◆ **Assignment**
Skip the pictures. Transcribe the rest of the data below without changing a word.

Scene change data:
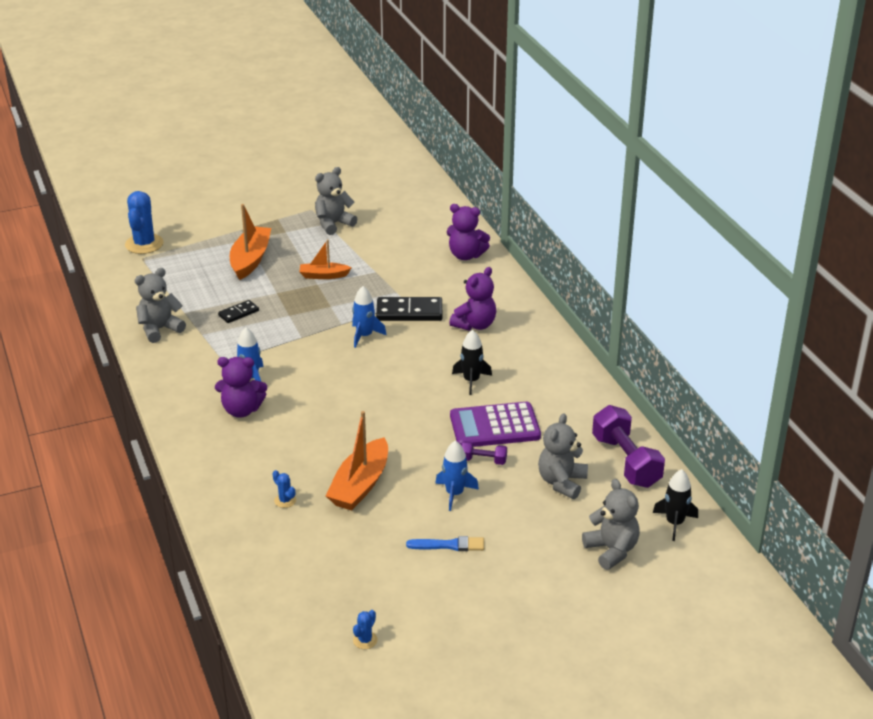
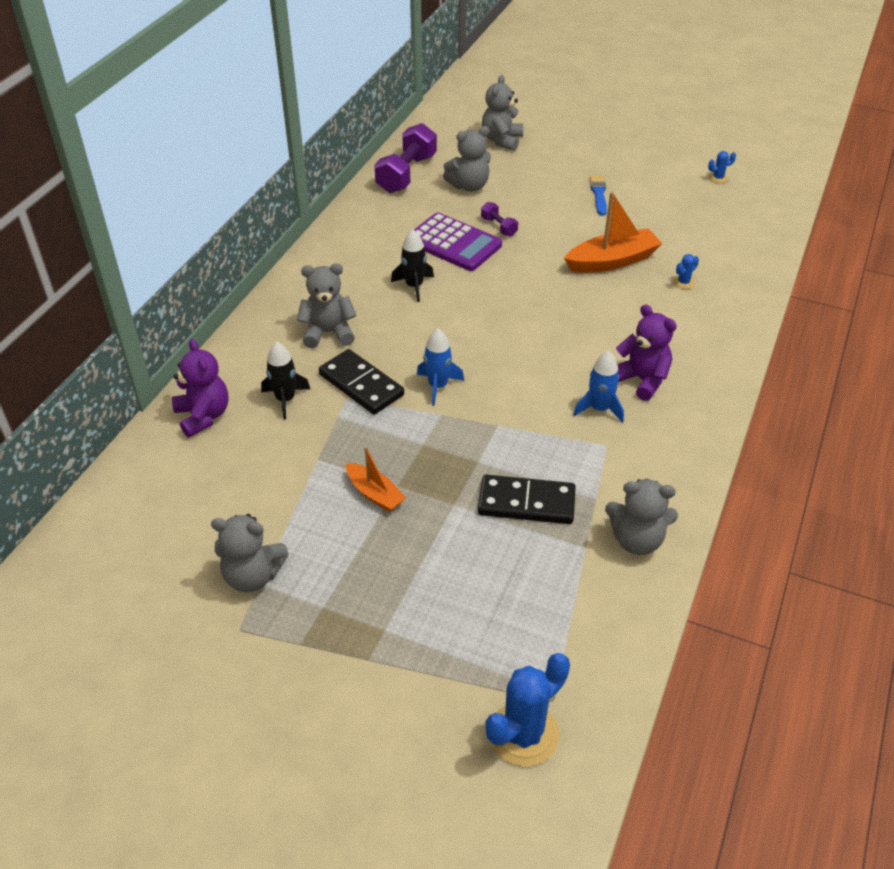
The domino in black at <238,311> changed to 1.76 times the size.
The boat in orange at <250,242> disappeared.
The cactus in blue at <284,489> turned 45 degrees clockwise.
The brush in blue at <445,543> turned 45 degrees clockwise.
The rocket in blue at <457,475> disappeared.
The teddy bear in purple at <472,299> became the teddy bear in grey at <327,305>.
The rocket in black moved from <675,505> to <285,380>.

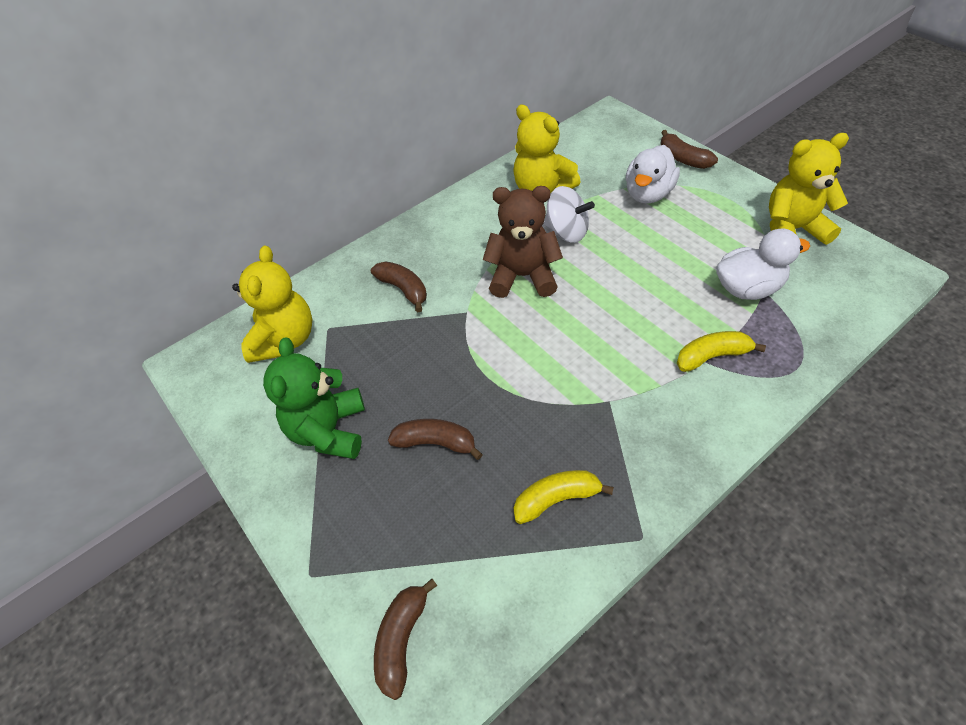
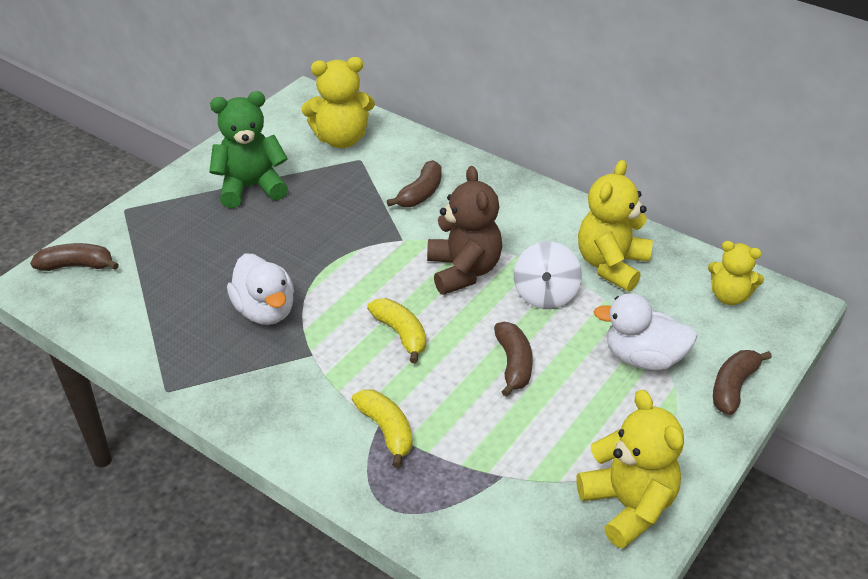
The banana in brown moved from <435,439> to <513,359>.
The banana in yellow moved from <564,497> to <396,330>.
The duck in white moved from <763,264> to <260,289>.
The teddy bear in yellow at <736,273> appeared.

◆ **Result for this task**
The domino in black at <238,311> changed to 1.76 times the size.
The boat in orange at <250,242> disappeared.
The cactus in blue at <284,489> turned 45 degrees clockwise.
The brush in blue at <445,543> turned 45 degrees clockwise.
The rocket in blue at <457,475> disappeared.
The teddy bear in purple at <472,299> became the teddy bear in grey at <327,305>.
The rocket in black moved from <675,505> to <285,380>.

The banana in brown moved from <435,439> to <513,359>.
The banana in yellow moved from <564,497> to <396,330>.
The duck in white moved from <763,264> to <260,289>.
The teddy bear in yellow at <736,273> appeared.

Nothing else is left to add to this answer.